**Directions**
Reproduce the entries in full, with no changes.

**Provided data**
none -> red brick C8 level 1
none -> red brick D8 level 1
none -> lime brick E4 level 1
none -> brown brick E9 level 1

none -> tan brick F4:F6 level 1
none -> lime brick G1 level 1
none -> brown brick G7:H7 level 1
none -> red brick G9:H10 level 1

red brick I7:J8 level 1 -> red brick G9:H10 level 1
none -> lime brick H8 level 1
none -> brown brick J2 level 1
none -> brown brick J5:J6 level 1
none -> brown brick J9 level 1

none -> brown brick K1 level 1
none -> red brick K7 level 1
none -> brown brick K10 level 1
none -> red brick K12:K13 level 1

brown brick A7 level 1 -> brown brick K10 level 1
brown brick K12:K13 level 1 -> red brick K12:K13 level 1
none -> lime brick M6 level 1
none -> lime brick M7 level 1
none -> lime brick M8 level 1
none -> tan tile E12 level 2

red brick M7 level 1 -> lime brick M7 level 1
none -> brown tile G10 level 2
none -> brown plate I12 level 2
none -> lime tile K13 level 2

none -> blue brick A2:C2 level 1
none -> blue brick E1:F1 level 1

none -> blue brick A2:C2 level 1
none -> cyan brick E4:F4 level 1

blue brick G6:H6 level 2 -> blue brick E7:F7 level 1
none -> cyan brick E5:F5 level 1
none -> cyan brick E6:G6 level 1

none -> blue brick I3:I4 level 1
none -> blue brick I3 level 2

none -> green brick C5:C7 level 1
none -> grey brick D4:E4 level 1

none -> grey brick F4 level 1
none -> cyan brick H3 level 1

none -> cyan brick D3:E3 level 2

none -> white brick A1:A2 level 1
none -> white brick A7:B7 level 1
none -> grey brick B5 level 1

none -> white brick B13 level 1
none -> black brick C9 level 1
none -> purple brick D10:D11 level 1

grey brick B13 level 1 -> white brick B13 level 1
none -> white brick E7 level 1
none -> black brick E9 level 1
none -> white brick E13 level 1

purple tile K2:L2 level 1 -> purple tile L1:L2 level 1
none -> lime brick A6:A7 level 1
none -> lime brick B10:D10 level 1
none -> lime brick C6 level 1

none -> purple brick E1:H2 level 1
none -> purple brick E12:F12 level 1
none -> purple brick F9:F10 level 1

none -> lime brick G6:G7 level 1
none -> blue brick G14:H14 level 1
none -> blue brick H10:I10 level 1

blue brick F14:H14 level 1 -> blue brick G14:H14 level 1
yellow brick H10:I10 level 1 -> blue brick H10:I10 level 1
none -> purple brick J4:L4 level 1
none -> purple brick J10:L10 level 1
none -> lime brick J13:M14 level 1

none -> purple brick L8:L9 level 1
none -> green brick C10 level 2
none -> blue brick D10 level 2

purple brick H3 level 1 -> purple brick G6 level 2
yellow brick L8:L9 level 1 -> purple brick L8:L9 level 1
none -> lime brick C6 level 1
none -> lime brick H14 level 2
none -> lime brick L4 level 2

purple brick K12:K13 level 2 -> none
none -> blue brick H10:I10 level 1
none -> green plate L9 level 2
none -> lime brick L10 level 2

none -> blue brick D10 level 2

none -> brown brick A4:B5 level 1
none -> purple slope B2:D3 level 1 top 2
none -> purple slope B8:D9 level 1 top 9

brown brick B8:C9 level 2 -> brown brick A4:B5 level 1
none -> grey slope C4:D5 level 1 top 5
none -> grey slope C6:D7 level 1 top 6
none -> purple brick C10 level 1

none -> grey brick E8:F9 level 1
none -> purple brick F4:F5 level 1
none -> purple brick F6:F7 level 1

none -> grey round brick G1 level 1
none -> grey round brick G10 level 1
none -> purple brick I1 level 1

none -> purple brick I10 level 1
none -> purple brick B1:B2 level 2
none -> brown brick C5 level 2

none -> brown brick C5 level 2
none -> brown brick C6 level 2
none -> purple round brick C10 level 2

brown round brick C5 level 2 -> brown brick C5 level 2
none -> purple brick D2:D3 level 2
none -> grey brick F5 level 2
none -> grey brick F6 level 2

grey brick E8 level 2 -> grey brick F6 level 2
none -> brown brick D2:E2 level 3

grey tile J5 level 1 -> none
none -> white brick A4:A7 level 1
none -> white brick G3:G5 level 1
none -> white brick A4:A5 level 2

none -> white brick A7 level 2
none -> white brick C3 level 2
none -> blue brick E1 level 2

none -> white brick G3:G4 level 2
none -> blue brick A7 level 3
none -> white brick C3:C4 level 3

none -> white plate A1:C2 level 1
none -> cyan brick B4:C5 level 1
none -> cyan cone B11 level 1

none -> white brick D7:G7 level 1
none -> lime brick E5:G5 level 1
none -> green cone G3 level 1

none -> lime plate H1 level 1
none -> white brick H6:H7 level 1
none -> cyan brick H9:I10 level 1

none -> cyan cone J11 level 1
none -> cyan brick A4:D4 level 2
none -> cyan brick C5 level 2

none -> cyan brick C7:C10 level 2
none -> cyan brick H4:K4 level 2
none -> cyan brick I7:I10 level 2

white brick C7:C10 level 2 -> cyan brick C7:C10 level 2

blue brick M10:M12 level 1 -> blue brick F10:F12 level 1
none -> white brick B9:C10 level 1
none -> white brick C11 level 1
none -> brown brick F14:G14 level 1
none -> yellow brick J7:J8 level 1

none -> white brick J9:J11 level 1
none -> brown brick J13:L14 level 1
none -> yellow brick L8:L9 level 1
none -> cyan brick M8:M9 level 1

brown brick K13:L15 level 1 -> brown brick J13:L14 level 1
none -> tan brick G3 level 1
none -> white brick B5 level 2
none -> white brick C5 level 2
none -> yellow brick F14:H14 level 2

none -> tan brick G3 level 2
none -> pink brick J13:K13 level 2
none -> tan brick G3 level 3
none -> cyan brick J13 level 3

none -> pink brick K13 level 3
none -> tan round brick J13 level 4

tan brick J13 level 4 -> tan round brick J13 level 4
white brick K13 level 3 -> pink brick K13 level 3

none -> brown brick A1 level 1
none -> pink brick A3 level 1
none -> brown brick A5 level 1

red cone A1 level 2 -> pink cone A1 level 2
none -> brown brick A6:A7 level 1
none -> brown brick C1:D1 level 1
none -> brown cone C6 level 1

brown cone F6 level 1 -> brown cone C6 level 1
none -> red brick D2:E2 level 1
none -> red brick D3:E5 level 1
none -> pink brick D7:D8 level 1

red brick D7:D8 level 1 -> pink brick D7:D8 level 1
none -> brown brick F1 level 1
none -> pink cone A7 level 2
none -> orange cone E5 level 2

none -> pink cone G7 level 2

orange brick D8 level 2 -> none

**Task answer**
none -> red brick C8 level 1
none -> red brick D8 level 1
none -> lime brick E4 level 1
none -> brown brick E9 level 1

none -> tan brick F4:F6 level 1
none -> lime brick G1 level 1
none -> brown brick G7:H7 level 1
none -> red brick G9:H10 level 1

red brick I7:J8 level 1 -> red brick G9:H10 level 1
none -> lime brick H8 level 1
none -> brown brick J2 level 1
none -> brown brick J5:J6 level 1
none -> brown brick J9 level 1

none -> brown brick K1 level 1
none -> red brick K7 level 1
none -> brown brick K10 level 1
none -> red brick K12:K13 level 1

brown brick A7 level 1 -> brown brick K10 level 1
brown brick K12:K13 level 1 -> red brick K12:K13 level 1
none -> lime brick M6 level 1
none -> lime brick M7 level 1
none -> lime brick M8 level 1
none -> tan tile E12 level 2

red brick M7 level 1 -> lime brick M7 level 1
none -> brown tile G10 level 2
none -> brown plate I12 level 2
none -> lime tile K13 level 2

none -> blue brick A2:C2 level 1
none -> blue brick E1:F1 level 1

none -> blue brick A2:C2 level 1
none -> cyan brick E4:F4 level 1

blue brick G6:H6 level 2 -> blue brick E7:F7 level 1
none -> cyan brick E5:F5 level 1
none -> cyan brick E6:G6 level 1

none -> blue brick I3:I4 level 1
none -> blue brick I3 level 2

none -> green brick C5:C7 level 1
none -> grey brick D4:E4 level 1

none -> grey brick F4 level 1
none -> cyan brick H3 level 1

none -> cyan brick D3:E3 level 2

none -> white brick A1:A2 level 1
none -> white brick A7:B7 level 1
none -> grey brick B5 level 1

none -> white brick B13 level 1
none -> black brick C9 level 1
none -> purple brick D10:D11 level 1

grey brick B13 level 1 -> white brick B13 level 1
none -> white brick E7 level 1
none -> black brick E9 level 1
none -> white brick E13 level 1

purple tile K2:L2 level 1 -> purple tile L1:L2 level 1
none -> lime brick A6:A7 level 1
none -> lime brick B10:D10 level 1
none -> lime brick C6 level 1

none -> purple brick E1:H2 level 1
none -> purple brick E12:F12 level 1
none -> purple brick F9:F10 level 1

none -> lime brick G6:G7 level 1
none -> blue brick G14:H14 level 1
none -> blue brick H10:I10 level 1

blue brick F14:H14 level 1 -> blue brick G14:H14 level 1
yellow brick H10:I10 level 1 -> blue brick H10:I10 level 1
none -> purple brick J4:L4 level 1
none -> purple brick J10:L10 level 1
none -> lime brick J13:M14 level 1

none -> purple brick L8:L9 level 1
none -> green brick C10 level 2
none -> blue brick D10 level 2

purple brick H3 level 1 -> purple brick G6 level 2
yellow brick L8:L9 level 1 -> purple brick L8:L9 level 1
none -> lime brick C6 level 1
none -> lime brick H14 level 2
none -> lime brick L4 level 2

purple brick K12:K13 level 2 -> none
none -> blue brick H10:I10 level 1
none -> green plate L9 level 2
none -> lime brick L10 level 2

none -> blue brick D10 level 2

none -> brown brick A4:B5 level 1
none -> purple slope B2:D3 level 1 top 2
none -> purple slope B8:D9 level 1 top 9

brown brick B8:C9 level 2 -> brown brick A4:B5 level 1
none -> grey slope C4:D5 level 1 top 5
none -> grey slope C6:D7 level 1 top 6
none -> purple brick C10 level 1

none -> grey brick E8:F9 level 1
none -> purple brick F4:F5 level 1
none -> purple brick F6:F7 level 1

none -> grey round brick G1 level 1
none -> grey round brick G10 level 1
none -> purple brick I1 level 1

none -> purple brick I10 level 1
none -> purple brick B1:B2 level 2
none -> brown brick C5 level 2

none -> brown brick C5 level 2
none -> brown brick C6 level 2
none -> purple round brick C10 level 2

brown round brick C5 level 2 -> brown brick C5 level 2
none -> purple brick D2:D3 level 2
none -> grey brick F5 level 2
none -> grey brick F6 level 2

grey brick E8 level 2 -> grey brick F6 level 2
none -> brown brick D2:E2 level 3

grey tile J5 level 1 -> none
none -> white brick A4:A7 level 1
none -> white brick G3:G5 level 1
none -> white brick A4:A5 level 2

none -> white brick A7 level 2
none -> white brick C3 level 2
none -> blue brick E1 level 2

none -> white brick G3:G4 level 2
none -> blue brick A7 level 3
none -> white brick C3:C4 level 3

none -> white plate A1:C2 level 1
none -> cyan brick B4:C5 level 1
none -> cyan cone B11 level 1

none -> white brick D7:G7 level 1
none -> lime brick E5:G5 level 1
none -> green cone G3 level 1

none -> lime plate H1 level 1
none -> white brick H6:H7 level 1
none -> cyan brick H9:I10 level 1

none -> cyan cone J11 level 1
none -> cyan brick A4:D4 level 2
none -> cyan brick C5 level 2

none -> cyan brick C7:C10 level 2
none -> cyan brick H4:K4 level 2
none -> cyan brick I7:I10 level 2

white brick C7:C10 level 2 -> cyan brick C7:C10 level 2

blue brick M10:M12 level 1 -> blue brick F10:F12 level 1
none -> white brick B9:C10 level 1
none -> white brick C11 level 1
none -> brown brick F14:G14 level 1
none -> yellow brick J7:J8 level 1

none -> white brick J9:J11 level 1
none -> brown brick J13:L14 level 1
none -> yellow brick L8:L9 level 1
none -> cyan brick M8:M9 level 1

brown brick K13:L15 level 1 -> brown brick J13:L14 level 1
none -> tan brick G3 level 1
none -> white brick B5 level 2
none -> white brick C5 level 2
none -> yellow brick F14:H14 level 2

none -> tan brick G3 level 2
none -> pink brick J13:K13 level 2
none -> tan brick G3 level 3
none -> cyan brick J13 level 3

none -> pink brick K13 level 3
none -> tan round brick J13 level 4

tan brick J13 level 4 -> tan round brick J13 level 4
white brick K13 level 3 -> pink brick K13 level 3

none -> brown brick A1 level 1
none -> pink brick A3 level 1
none -> brown brick A5 level 1

red cone A1 level 2 -> pink cone A1 level 2
none -> brown brick A6:A7 level 1
none -> brown brick C1:D1 level 1
none -> brown cone C6 level 1

brown cone F6 level 1 -> brown cone C6 level 1
none -> red brick D2:E2 level 1
none -> red brick D3:E5 level 1
none -> pink brick D7:D8 level 1

red brick D7:D8 level 1 -> pink brick D7:D8 level 1
none -> brown brick F1 level 1
none -> pink cone A7 level 2
none -> orange cone E5 level 2

none -> pink cone G7 level 2

orange brick D8 level 2 -> none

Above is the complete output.